EXERCISE BRIEF
Beginning with the line that holds "gray circle: (330, 188) -> (358, 192), moved" in the data below, give again every line through the one that holds "pink hexagon: (192, 66) -> (196, 57), moved", exactly as written.

[Start of section]

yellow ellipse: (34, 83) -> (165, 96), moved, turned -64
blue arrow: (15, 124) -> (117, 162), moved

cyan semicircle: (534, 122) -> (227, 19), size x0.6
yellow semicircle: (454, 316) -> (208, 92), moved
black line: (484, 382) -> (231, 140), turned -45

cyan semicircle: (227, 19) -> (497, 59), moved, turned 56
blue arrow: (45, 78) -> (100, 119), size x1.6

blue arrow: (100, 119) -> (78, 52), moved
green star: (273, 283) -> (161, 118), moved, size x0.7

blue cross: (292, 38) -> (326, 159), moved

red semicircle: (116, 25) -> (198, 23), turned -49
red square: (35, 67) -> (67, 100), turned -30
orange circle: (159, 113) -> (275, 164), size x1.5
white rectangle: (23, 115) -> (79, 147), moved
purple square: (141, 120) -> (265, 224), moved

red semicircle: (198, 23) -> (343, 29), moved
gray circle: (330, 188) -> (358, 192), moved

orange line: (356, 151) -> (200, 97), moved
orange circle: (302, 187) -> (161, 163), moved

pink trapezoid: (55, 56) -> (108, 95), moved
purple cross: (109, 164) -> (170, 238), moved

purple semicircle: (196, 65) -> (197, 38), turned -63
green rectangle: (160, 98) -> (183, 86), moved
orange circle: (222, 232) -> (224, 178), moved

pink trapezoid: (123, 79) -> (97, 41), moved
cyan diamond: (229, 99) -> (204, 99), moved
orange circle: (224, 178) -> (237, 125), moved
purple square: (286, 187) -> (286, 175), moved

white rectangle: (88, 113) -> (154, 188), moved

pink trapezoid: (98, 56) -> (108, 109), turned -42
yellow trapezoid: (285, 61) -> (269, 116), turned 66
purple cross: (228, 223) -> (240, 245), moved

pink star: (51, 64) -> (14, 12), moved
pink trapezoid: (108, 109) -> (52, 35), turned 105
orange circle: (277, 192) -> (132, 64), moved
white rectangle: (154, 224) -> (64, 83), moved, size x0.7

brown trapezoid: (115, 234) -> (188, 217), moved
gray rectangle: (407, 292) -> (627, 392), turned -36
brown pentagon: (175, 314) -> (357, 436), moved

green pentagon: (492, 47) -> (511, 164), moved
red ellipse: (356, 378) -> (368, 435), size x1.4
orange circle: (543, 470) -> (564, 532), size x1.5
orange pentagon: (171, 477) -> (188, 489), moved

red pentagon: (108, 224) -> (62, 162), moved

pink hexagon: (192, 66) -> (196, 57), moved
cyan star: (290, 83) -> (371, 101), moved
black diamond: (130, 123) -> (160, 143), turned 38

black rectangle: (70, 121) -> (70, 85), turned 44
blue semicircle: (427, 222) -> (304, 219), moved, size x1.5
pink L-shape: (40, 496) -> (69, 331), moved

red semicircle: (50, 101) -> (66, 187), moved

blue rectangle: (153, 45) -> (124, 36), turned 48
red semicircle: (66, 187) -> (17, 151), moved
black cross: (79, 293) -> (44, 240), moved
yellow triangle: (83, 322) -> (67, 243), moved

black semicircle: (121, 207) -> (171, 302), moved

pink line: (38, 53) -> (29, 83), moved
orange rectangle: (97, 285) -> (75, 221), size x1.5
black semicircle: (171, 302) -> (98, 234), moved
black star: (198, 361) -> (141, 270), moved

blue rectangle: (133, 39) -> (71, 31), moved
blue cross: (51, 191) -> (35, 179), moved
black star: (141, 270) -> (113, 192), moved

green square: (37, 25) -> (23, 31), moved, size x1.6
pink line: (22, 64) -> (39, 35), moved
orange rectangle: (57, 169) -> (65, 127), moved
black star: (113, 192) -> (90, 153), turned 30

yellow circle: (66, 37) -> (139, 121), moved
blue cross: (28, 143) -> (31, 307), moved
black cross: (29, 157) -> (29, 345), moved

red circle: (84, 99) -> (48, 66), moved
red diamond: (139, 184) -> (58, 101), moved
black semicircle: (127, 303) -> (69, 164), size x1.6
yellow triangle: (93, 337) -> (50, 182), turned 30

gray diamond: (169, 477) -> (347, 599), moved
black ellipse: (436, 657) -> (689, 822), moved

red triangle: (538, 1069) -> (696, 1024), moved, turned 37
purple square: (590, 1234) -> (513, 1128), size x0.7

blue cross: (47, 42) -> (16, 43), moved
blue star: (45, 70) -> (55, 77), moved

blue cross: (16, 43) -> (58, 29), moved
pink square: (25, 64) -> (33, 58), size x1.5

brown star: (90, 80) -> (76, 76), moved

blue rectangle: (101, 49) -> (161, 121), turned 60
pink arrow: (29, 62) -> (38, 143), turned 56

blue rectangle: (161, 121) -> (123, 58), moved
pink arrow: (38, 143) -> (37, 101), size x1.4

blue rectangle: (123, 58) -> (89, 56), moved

[End of section]

RESPONSE TO THE TASK
gray circle: (330, 188) -> (358, 192), moved

orange line: (356, 151) -> (200, 97), moved
orange circle: (302, 187) -> (161, 163), moved

pink trapezoid: (55, 56) -> (108, 95), moved
purple cross: (109, 164) -> (170, 238), moved

purple semicircle: (196, 65) -> (197, 38), turned -63
green rectangle: (160, 98) -> (183, 86), moved
orange circle: (222, 232) -> (224, 178), moved

pink trapezoid: (123, 79) -> (97, 41), moved
cyan diamond: (229, 99) -> (204, 99), moved
orange circle: (224, 178) -> (237, 125), moved
purple square: (286, 187) -> (286, 175), moved

white rectangle: (88, 113) -> (154, 188), moved

pink trapezoid: (98, 56) -> (108, 109), turned -42
yellow trapezoid: (285, 61) -> (269, 116), turned 66
purple cross: (228, 223) -> (240, 245), moved

pink star: (51, 64) -> (14, 12), moved
pink trapezoid: (108, 109) -> (52, 35), turned 105
orange circle: (277, 192) -> (132, 64), moved
white rectangle: (154, 224) -> (64, 83), moved, size x0.7

brown trapezoid: (115, 234) -> (188, 217), moved
gray rectangle: (407, 292) -> (627, 392), turned -36
brown pentagon: (175, 314) -> (357, 436), moved

green pentagon: (492, 47) -> (511, 164), moved
red ellipse: (356, 378) -> (368, 435), size x1.4
orange circle: (543, 470) -> (564, 532), size x1.5
orange pentagon: (171, 477) -> (188, 489), moved

red pentagon: (108, 224) -> (62, 162), moved

pink hexagon: (192, 66) -> (196, 57), moved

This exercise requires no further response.